* [Directions] Retype all of the data shown below, keeping every character the same.

* [Data to use]
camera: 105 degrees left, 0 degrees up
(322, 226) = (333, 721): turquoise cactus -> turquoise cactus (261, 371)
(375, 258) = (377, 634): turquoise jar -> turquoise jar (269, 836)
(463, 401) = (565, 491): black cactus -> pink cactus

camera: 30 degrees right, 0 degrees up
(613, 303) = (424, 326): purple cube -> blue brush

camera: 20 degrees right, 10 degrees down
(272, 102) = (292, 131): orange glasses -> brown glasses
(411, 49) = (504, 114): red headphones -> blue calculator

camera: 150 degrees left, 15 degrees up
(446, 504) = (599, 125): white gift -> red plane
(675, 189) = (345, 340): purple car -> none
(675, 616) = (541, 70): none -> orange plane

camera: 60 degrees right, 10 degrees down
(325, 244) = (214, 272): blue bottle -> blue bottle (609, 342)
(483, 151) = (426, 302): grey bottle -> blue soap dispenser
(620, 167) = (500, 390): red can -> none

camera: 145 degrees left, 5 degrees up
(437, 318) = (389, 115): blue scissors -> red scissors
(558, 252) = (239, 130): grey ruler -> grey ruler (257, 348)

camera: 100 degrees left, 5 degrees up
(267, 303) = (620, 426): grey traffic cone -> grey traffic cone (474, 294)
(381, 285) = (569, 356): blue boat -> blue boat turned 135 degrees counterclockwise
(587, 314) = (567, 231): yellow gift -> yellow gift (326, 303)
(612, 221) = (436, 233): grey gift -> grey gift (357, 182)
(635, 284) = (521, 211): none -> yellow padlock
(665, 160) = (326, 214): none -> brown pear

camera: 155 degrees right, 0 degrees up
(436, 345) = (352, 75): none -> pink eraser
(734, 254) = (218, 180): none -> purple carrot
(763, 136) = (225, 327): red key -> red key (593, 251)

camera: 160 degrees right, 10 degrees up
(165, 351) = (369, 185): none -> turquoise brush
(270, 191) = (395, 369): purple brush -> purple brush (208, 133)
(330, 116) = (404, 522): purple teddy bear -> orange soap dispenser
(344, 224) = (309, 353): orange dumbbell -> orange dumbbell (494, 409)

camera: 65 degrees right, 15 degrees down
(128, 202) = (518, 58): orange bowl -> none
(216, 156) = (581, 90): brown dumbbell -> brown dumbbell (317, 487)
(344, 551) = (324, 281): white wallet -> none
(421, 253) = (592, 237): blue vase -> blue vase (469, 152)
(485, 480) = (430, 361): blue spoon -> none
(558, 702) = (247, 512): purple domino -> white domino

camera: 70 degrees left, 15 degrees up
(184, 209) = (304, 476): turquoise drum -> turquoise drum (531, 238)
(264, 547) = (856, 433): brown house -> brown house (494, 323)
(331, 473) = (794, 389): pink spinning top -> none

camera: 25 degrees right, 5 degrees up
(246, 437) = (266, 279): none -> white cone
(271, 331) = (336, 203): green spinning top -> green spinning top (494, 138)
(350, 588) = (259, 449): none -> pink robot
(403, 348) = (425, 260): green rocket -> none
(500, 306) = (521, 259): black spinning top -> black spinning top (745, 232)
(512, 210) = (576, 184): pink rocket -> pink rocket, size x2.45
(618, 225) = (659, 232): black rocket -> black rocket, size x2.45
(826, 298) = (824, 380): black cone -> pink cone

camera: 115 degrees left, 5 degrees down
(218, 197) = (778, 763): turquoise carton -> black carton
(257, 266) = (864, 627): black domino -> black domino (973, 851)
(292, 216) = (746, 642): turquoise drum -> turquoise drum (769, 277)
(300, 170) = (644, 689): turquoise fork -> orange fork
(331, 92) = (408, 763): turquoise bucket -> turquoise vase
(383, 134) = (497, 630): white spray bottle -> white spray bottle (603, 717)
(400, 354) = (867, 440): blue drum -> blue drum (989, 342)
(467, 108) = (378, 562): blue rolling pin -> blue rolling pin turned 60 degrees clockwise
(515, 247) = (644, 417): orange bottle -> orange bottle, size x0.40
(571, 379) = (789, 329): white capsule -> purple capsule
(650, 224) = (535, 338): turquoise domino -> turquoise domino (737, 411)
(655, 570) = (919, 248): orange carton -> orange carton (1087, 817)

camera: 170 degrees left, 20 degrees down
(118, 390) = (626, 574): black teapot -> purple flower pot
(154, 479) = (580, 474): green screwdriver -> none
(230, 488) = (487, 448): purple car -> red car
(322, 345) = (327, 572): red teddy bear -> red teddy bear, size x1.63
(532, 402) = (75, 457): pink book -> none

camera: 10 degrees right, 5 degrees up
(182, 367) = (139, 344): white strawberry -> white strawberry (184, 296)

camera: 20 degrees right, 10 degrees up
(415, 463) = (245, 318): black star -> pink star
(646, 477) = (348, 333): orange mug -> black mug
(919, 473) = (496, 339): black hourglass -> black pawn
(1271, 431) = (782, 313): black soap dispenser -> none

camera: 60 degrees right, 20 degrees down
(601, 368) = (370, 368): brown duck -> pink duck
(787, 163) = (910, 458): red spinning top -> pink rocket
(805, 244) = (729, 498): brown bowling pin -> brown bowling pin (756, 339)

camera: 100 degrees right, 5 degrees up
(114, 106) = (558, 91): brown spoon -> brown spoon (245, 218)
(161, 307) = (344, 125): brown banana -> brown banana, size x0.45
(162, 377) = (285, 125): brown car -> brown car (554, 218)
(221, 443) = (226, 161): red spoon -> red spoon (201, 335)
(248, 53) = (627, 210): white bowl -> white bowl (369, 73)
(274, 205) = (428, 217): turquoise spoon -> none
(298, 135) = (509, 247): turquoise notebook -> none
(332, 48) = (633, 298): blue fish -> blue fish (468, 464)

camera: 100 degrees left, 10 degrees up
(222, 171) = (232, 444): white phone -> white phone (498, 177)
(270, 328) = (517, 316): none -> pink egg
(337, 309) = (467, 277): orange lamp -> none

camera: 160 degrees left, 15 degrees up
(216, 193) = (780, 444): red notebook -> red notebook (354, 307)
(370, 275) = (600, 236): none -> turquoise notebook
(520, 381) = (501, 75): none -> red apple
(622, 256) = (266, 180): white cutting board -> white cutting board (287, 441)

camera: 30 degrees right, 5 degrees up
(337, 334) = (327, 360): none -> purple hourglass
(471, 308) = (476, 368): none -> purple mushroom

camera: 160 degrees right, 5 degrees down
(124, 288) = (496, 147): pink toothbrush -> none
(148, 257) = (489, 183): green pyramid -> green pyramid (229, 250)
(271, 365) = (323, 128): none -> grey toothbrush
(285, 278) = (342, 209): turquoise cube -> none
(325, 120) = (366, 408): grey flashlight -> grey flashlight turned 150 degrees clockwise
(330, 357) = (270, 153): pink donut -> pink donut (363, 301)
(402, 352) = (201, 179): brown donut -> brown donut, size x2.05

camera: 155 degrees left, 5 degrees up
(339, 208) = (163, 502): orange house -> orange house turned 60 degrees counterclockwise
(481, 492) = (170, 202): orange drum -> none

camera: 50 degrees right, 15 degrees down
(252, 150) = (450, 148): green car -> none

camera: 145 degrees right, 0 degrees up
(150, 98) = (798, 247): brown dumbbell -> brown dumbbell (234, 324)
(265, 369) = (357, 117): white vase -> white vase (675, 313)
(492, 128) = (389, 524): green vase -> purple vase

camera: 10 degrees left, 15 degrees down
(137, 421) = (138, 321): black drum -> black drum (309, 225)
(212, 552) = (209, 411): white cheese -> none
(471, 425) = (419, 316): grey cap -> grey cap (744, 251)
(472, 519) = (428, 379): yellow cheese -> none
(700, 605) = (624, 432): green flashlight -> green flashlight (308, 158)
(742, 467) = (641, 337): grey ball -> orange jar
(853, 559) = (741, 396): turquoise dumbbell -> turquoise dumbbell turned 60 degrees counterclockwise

* [Problem solution]
camera: 105 degrees left, 0 degrees up
(322, 226) = (333, 721): turquoise cactus -> turquoise cactus (261, 371)
(375, 258) = (377, 634): turquoise jar -> turquoise jar (269, 836)
(463, 401) = (565, 491): black cactus -> pink cactus

camera: 30 degrees right, 0 degrees up
(613, 303) = (424, 326): purple cube -> blue brush

camera: 20 degrees right, 10 degrees down
(272, 102) = (292, 131): orange glasses -> brown glasses
(411, 49) = (504, 114): red headphones -> blue calculator

camera: 150 degrees left, 15 degrees up
(446, 504) = (599, 125): white gift -> red plane
(675, 189) = (345, 340): purple car -> none
(675, 616) = (541, 70): none -> orange plane

camera: 60 degrees right, 10 degrees down
(325, 244) = (214, 272): blue bottle -> blue bottle (609, 342)
(483, 151) = (426, 302): grey bottle -> blue soap dispenser
(620, 167) = (500, 390): red can -> none

camera: 145 degrees left, 5 degrees up
(437, 318) = (389, 115): blue scissors -> red scissors
(558, 252) = (239, 130): grey ruler -> grey ruler (257, 348)

camera: 100 degrees left, 5 degrees up
(267, 303) = (620, 426): grey traffic cone -> grey traffic cone (474, 294)
(381, 285) = (569, 356): blue boat -> blue boat turned 135 degrees counterclockwise
(587, 314) = (567, 231): yellow gift -> yellow gift (326, 303)
(612, 221) = (436, 233): grey gift -> grey gift (357, 182)
(635, 284) = (521, 211): none -> yellow padlock
(665, 160) = (326, 214): none -> brown pear

camera: 155 degrees right, 0 degrees up
(436, 345) = (352, 75): none -> pink eraser
(734, 254) = (218, 180): none -> purple carrot
(763, 136) = (225, 327): red key -> red key (593, 251)

camera: 160 degrees right, 10 degrees up
(165, 351) = (369, 185): none -> turquoise brush
(270, 191) = (395, 369): purple brush -> purple brush (208, 133)
(330, 116) = (404, 522): purple teddy bear -> orange soap dispenser
(344, 224) = (309, 353): orange dumbbell -> orange dumbbell (494, 409)

camera: 65 degrees right, 15 degrees down
(128, 202) = (518, 58): orange bowl -> none
(216, 156) = (581, 90): brown dumbbell -> brown dumbbell (317, 487)
(344, 551) = (324, 281): white wallet -> none
(421, 253) = (592, 237): blue vase -> blue vase (469, 152)
(485, 480) = (430, 361): blue spoon -> none
(558, 702) = (247, 512): purple domino -> white domino

camera: 70 degrees left, 15 degrees up
(184, 209) = (304, 476): turquoise drum -> turquoise drum (531, 238)
(264, 547) = (856, 433): brown house -> brown house (494, 323)
(331, 473) = (794, 389): pink spinning top -> none

camera: 25 degrees right, 5 degrees up
(246, 437) = (266, 279): none -> white cone
(271, 331) = (336, 203): green spinning top -> green spinning top (494, 138)
(350, 588) = (259, 449): none -> pink robot
(403, 348) = (425, 260): green rocket -> none
(500, 306) = (521, 259): black spinning top -> black spinning top (745, 232)
(512, 210) = (576, 184): pink rocket -> pink rocket, size x2.45
(618, 225) = (659, 232): black rocket -> black rocket, size x2.45
(826, 298) = (824, 380): black cone -> pink cone

camera: 115 degrees left, 5 degrees down
(218, 197) = (778, 763): turquoise carton -> black carton
(257, 266) = (864, 627): black domino -> black domino (973, 851)
(292, 216) = (746, 642): turquoise drum -> turquoise drum (769, 277)
(300, 170) = (644, 689): turquoise fork -> orange fork
(331, 92) = (408, 763): turquoise bucket -> turquoise vase
(383, 134) = (497, 630): white spray bottle -> white spray bottle (603, 717)
(400, 354) = (867, 440): blue drum -> blue drum (989, 342)
(467, 108) = (378, 562): blue rolling pin -> blue rolling pin turned 60 degrees clockwise
(515, 247) = (644, 417): orange bottle -> orange bottle, size x0.40
(571, 379) = (789, 329): white capsule -> purple capsule
(650, 224) = (535, 338): turquoise domino -> turquoise domino (737, 411)
(655, 570) = (919, 248): orange carton -> orange carton (1087, 817)

camera: 170 degrees left, 20 degrees down
(118, 390) = (626, 574): black teapot -> purple flower pot
(154, 479) = (580, 474): green screwdriver -> none
(230, 488) = (487, 448): purple car -> red car
(322, 345) = (327, 572): red teddy bear -> red teddy bear, size x1.63
(532, 402) = (75, 457): pink book -> none

camera: 10 degrees right, 5 degrees up
(182, 367) = (139, 344): white strawberry -> white strawberry (184, 296)

camera: 20 degrees right, 10 degrees up
(415, 463) = (245, 318): black star -> pink star
(646, 477) = (348, 333): orange mug -> black mug
(919, 473) = (496, 339): black hourglass -> black pawn
(1271, 431) = (782, 313): black soap dispenser -> none

camera: 60 degrees right, 20 degrees down
(601, 368) = (370, 368): brown duck -> pink duck
(787, 163) = (910, 458): red spinning top -> pink rocket
(805, 244) = (729, 498): brown bowling pin -> brown bowling pin (756, 339)

camera: 100 degrees right, 5 degrees up
(114, 106) = (558, 91): brown spoon -> brown spoon (245, 218)
(161, 307) = (344, 125): brown banana -> brown banana, size x0.45
(162, 377) = (285, 125): brown car -> brown car (554, 218)
(221, 443) = (226, 161): red spoon -> red spoon (201, 335)
(248, 53) = (627, 210): white bowl -> white bowl (369, 73)
(274, 205) = (428, 217): turquoise spoon -> none
(298, 135) = (509, 247): turquoise notebook -> none
(332, 48) = (633, 298): blue fish -> blue fish (468, 464)

camera: 100 degrees left, 10 degrees up
(222, 171) = (232, 444): white phone -> white phone (498, 177)
(270, 328) = (517, 316): none -> pink egg
(337, 309) = (467, 277): orange lamp -> none

camera: 160 degrees left, 15 degrees up
(216, 193) = (780, 444): red notebook -> red notebook (354, 307)
(370, 275) = (600, 236): none -> turquoise notebook
(520, 381) = (501, 75): none -> red apple
(622, 256) = (266, 180): white cutting board -> white cutting board (287, 441)

camera: 30 degrees right, 5 degrees up
(337, 334) = (327, 360): none -> purple hourglass
(471, 308) = (476, 368): none -> purple mushroom

camera: 160 degrees right, 5 degrees down
(124, 288) = (496, 147): pink toothbrush -> none
(148, 257) = (489, 183): green pyramid -> green pyramid (229, 250)
(271, 365) = (323, 128): none -> grey toothbrush
(285, 278) = (342, 209): turquoise cube -> none
(325, 120) = (366, 408): grey flashlight -> grey flashlight turned 150 degrees clockwise
(330, 357) = (270, 153): pink donut -> pink donut (363, 301)
(402, 352) = (201, 179): brown donut -> brown donut, size x2.05

camera: 155 degrees left, 5 degrees up
(339, 208) = (163, 502): orange house -> orange house turned 60 degrees counterclockwise
(481, 492) = (170, 202): orange drum -> none

camera: 50 degrees right, 15 degrees down
(252, 150) = (450, 148): green car -> none

camera: 145 degrees right, 0 degrees up
(150, 98) = (798, 247): brown dumbbell -> brown dumbbell (234, 324)
(265, 369) = (357, 117): white vase -> white vase (675, 313)
(492, 128) = (389, 524): green vase -> purple vase

camera: 10 degrees left, 15 degrees down
(137, 421) = (138, 321): black drum -> black drum (309, 225)
(212, 552) = (209, 411): white cheese -> none
(471, 425) = (419, 316): grey cap -> grey cap (744, 251)
(472, 519) = (428, 379): yellow cheese -> none
(700, 605) = (624, 432): green flashlight -> green flashlight (308, 158)
(742, 467) = (641, 337): grey ball -> orange jar
(853, 559) = (741, 396): turquoise dumbbell -> turquoise dumbbell turned 60 degrees counterclockwise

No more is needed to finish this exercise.